RECORD EXTRACTS: Begin

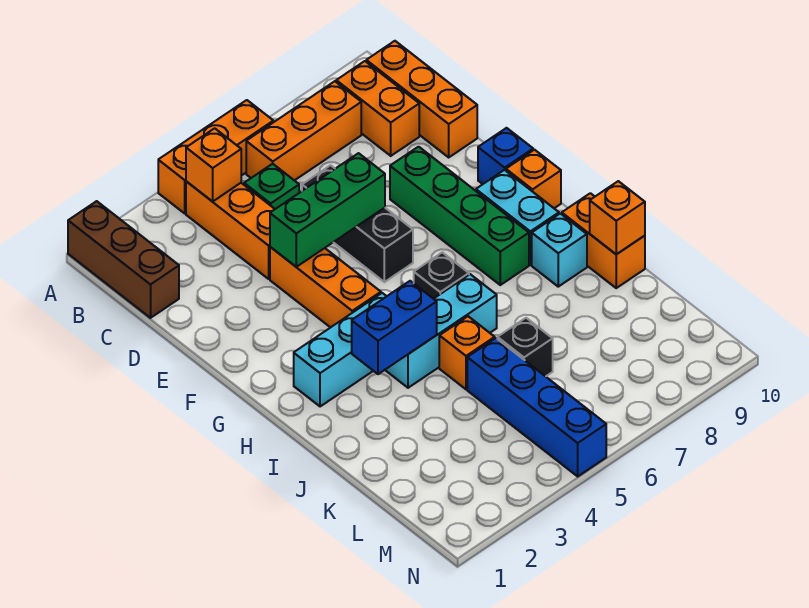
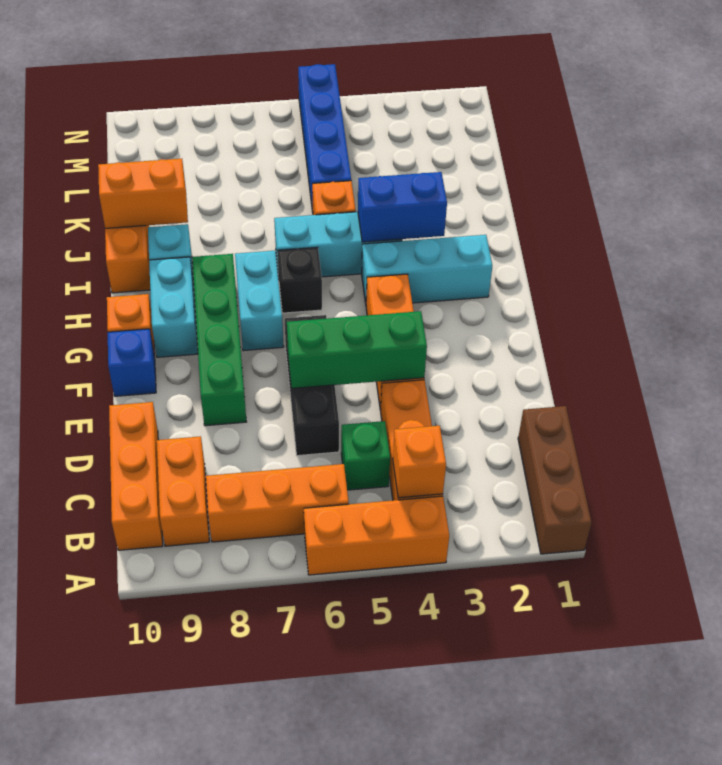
none -> cyan brick G7:H7 level 1
orange brick J10 level 2 -> orange brick J9:J10 level 2
black brick K6 level 1 -> none

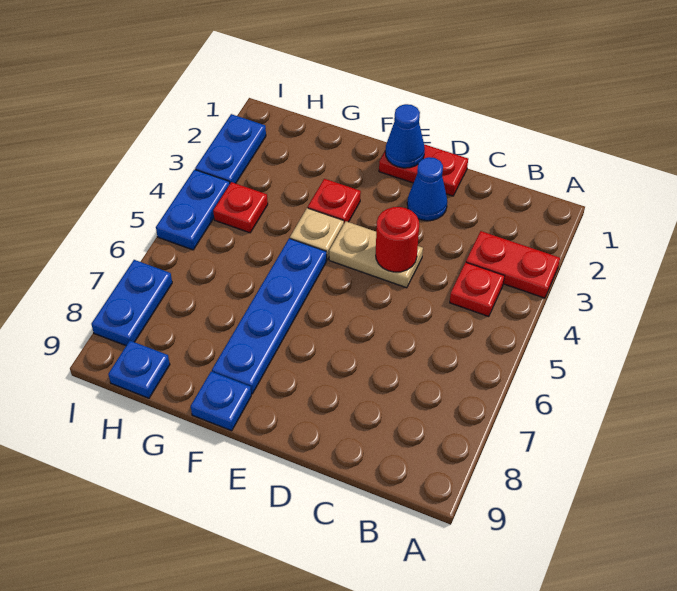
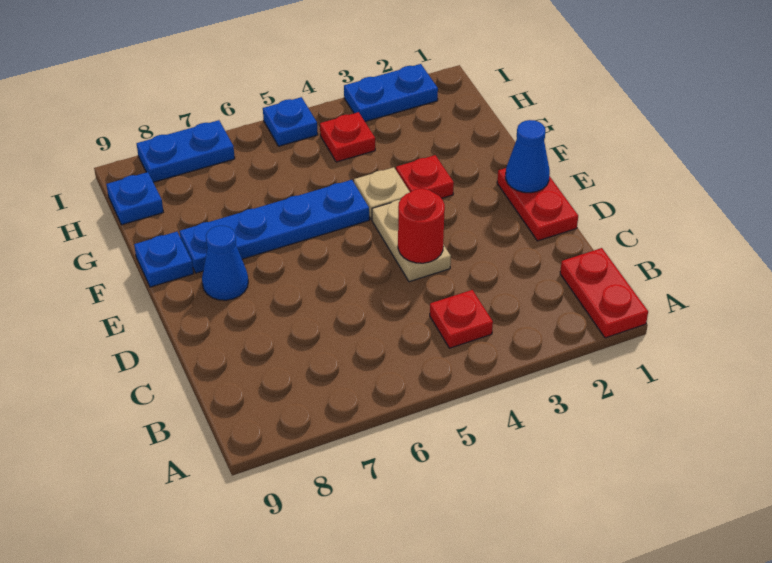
red plate A3:B3 level 1 -> red plate A1:B1 level 1
blue cone D2 level 1 -> blue cone E8 level 1
blue plate I4:I5 level 1 -> blue plate I5 level 1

RECORD EXTRACTS: End

WORK INSTRUCTION
Wherever the string "brick" shows up in the material, copy the line that holds it.

COMPLETED EXERCISE
none -> cyan brick G7:H7 level 1
orange brick J10 level 2 -> orange brick J9:J10 level 2
black brick K6 level 1 -> none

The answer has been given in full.